==== Data supplied ====
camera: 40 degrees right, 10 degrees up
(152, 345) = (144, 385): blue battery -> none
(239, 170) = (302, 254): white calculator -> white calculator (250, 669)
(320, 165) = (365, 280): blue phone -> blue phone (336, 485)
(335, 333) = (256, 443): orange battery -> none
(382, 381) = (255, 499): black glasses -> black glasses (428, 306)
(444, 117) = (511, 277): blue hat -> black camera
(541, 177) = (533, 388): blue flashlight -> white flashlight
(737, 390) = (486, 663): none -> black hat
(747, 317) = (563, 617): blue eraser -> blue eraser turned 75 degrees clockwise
====
[Task objective] Print all of the entries exactly as they are written.

[Finished task]
camera: 40 degrees right, 10 degrees up
(152, 345) = (144, 385): blue battery -> none
(239, 170) = (302, 254): white calculator -> white calculator (250, 669)
(320, 165) = (365, 280): blue phone -> blue phone (336, 485)
(335, 333) = (256, 443): orange battery -> none
(382, 381) = (255, 499): black glasses -> black glasses (428, 306)
(444, 117) = (511, 277): blue hat -> black camera
(541, 177) = (533, 388): blue flashlight -> white flashlight
(737, 390) = (486, 663): none -> black hat
(747, 317) = (563, 617): blue eraser -> blue eraser turned 75 degrees clockwise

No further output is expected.